Coordinate-based change listings
+--

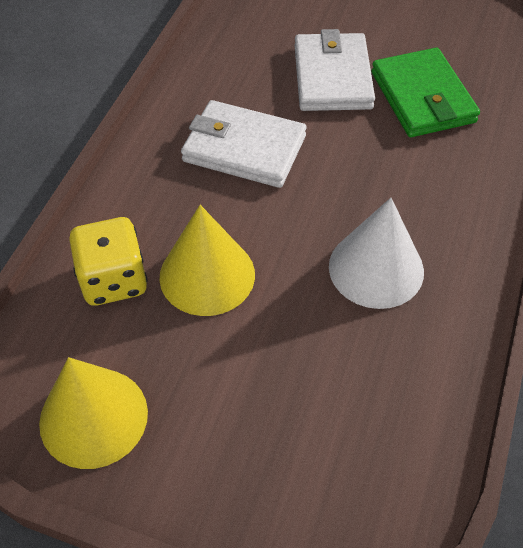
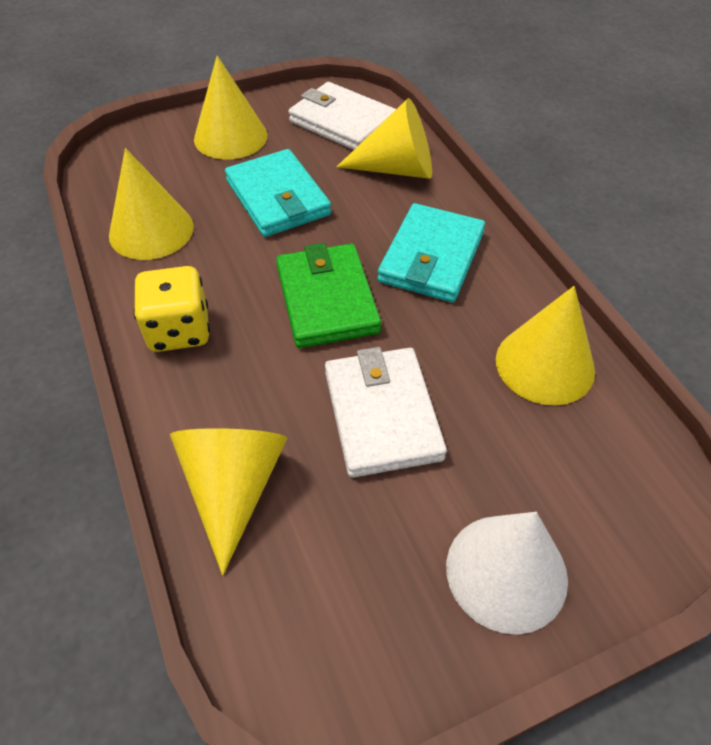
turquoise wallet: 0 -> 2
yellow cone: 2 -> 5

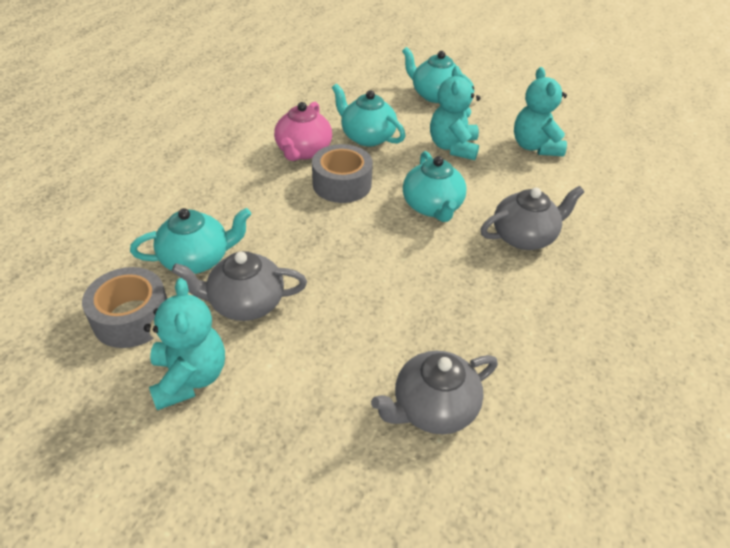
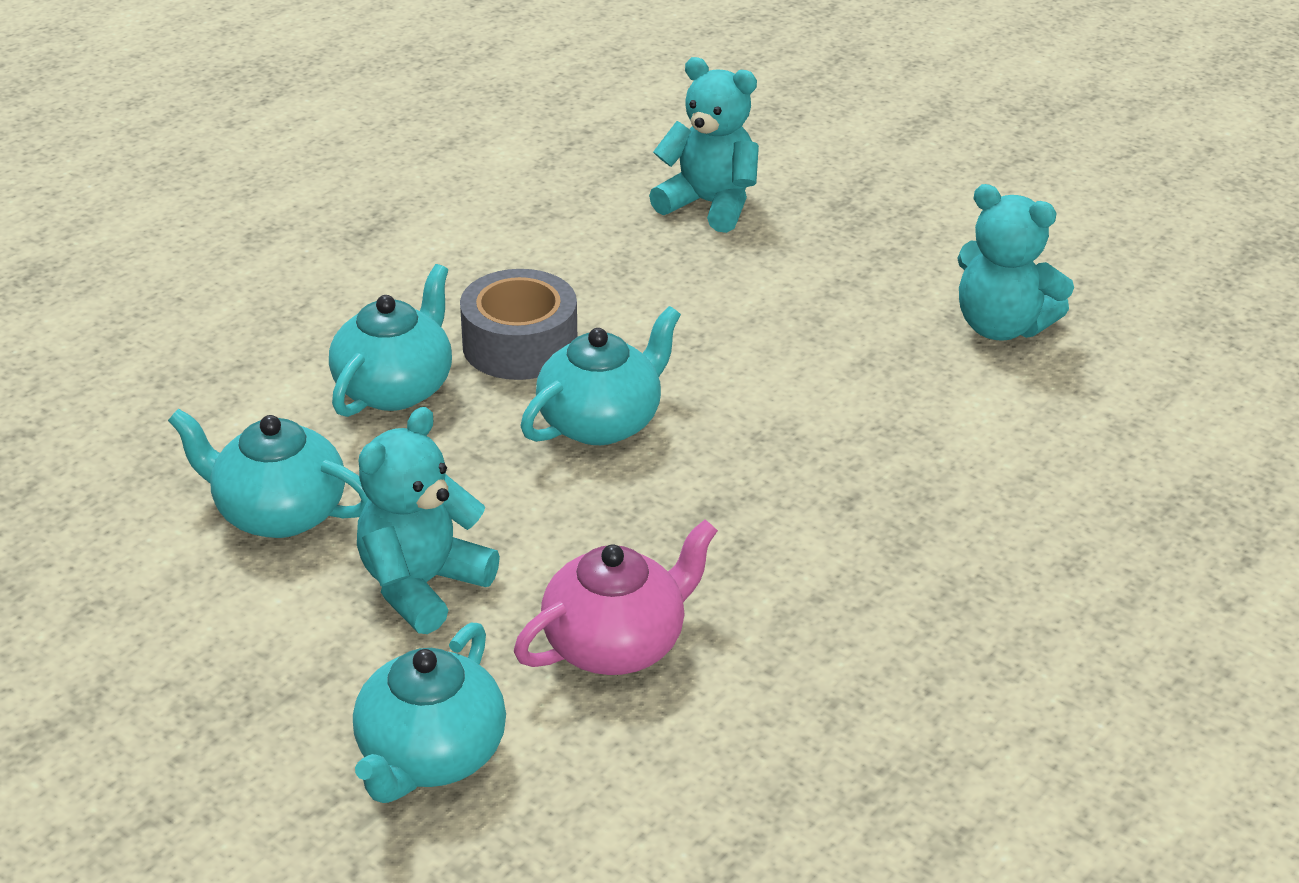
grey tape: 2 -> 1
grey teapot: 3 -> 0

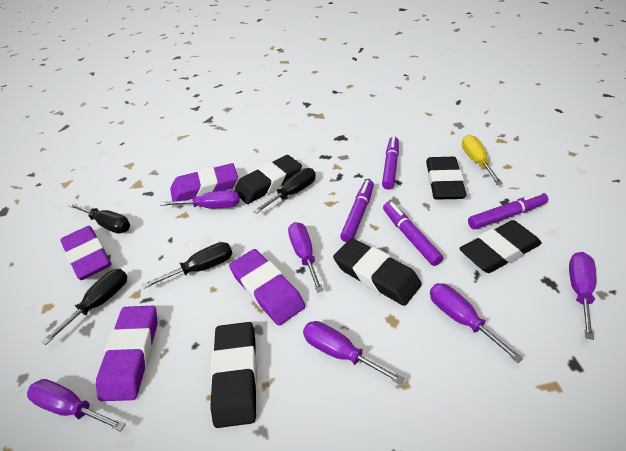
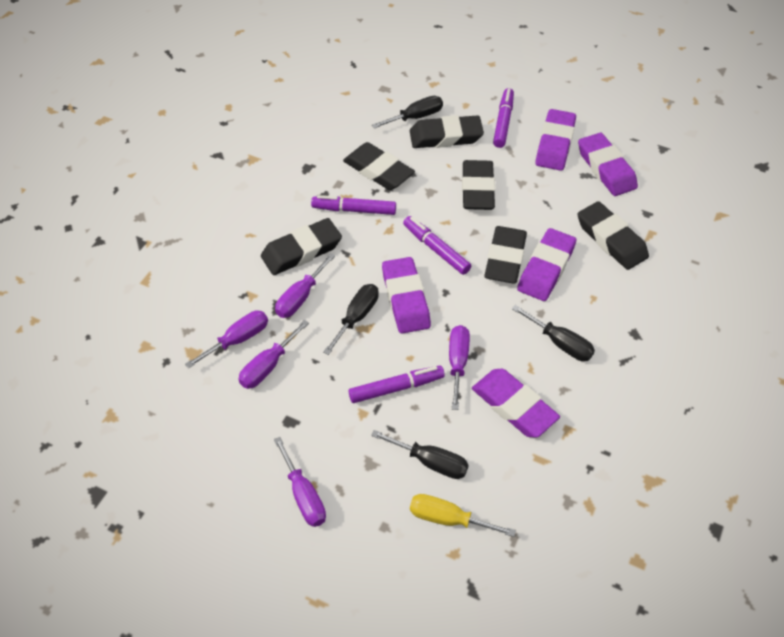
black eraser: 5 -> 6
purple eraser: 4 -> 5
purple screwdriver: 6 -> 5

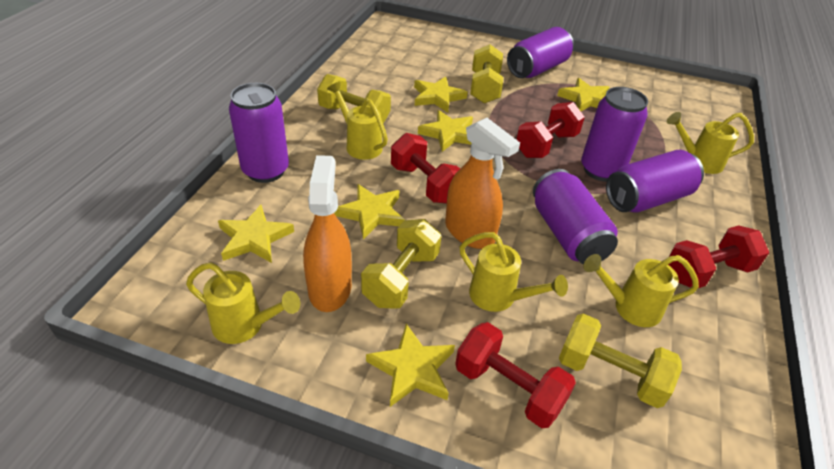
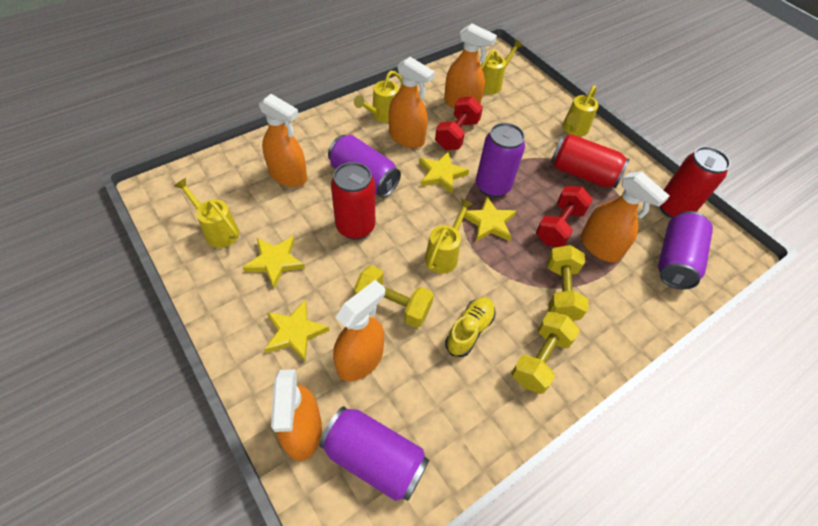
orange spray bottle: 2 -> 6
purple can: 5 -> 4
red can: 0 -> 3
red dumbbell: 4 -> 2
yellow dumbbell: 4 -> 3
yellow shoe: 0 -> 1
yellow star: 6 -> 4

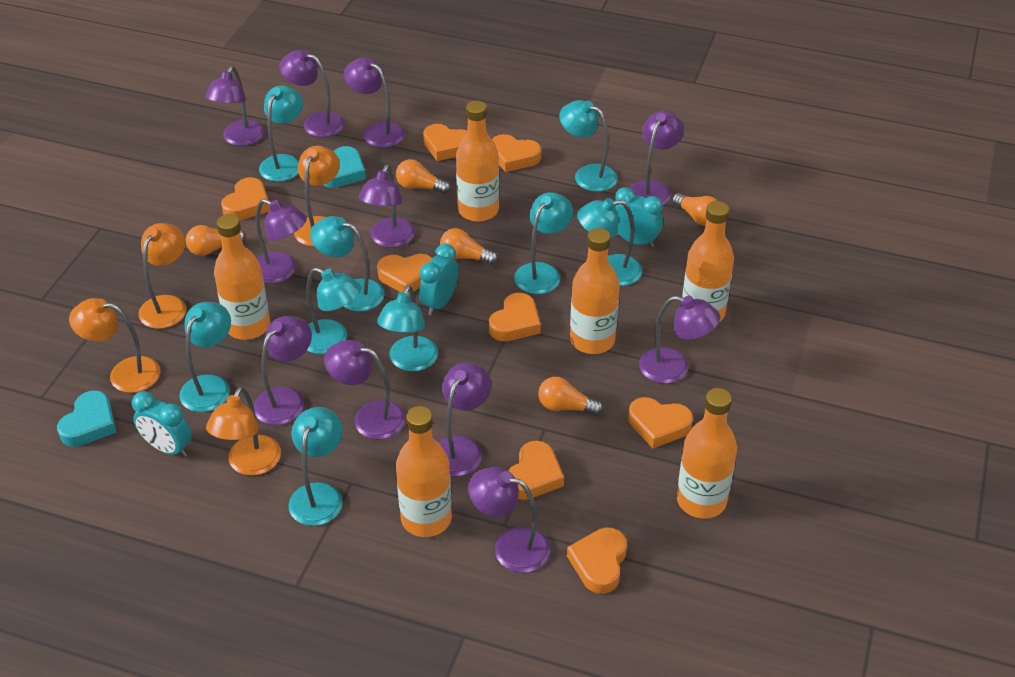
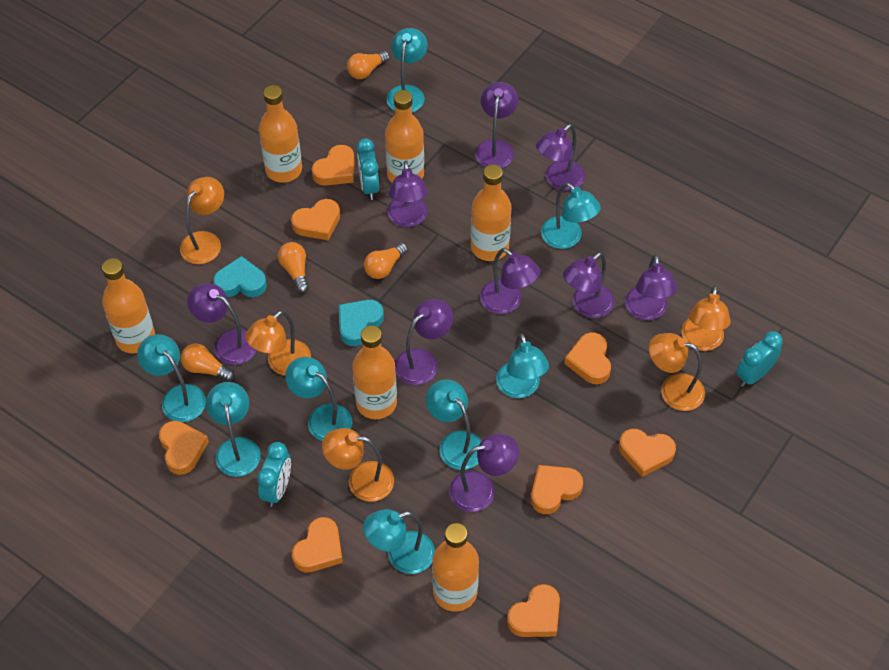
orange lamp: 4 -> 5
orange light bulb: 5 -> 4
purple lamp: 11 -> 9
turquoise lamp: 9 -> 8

+--

§ Work instruction
Could the data above be copied out exactly, with no pictures kept?

§ Solution for this exercise
turquoise wallet: 0 -> 2
yellow cone: 2 -> 5

grey tape: 2 -> 1
grey teapot: 3 -> 0

black eraser: 5 -> 6
purple eraser: 4 -> 5
purple screwdriver: 6 -> 5

orange spray bottle: 2 -> 6
purple can: 5 -> 4
red can: 0 -> 3
red dumbbell: 4 -> 2
yellow dumbbell: 4 -> 3
yellow shoe: 0 -> 1
yellow star: 6 -> 4

orange lamp: 4 -> 5
orange light bulb: 5 -> 4
purple lamp: 11 -> 9
turquoise lamp: 9 -> 8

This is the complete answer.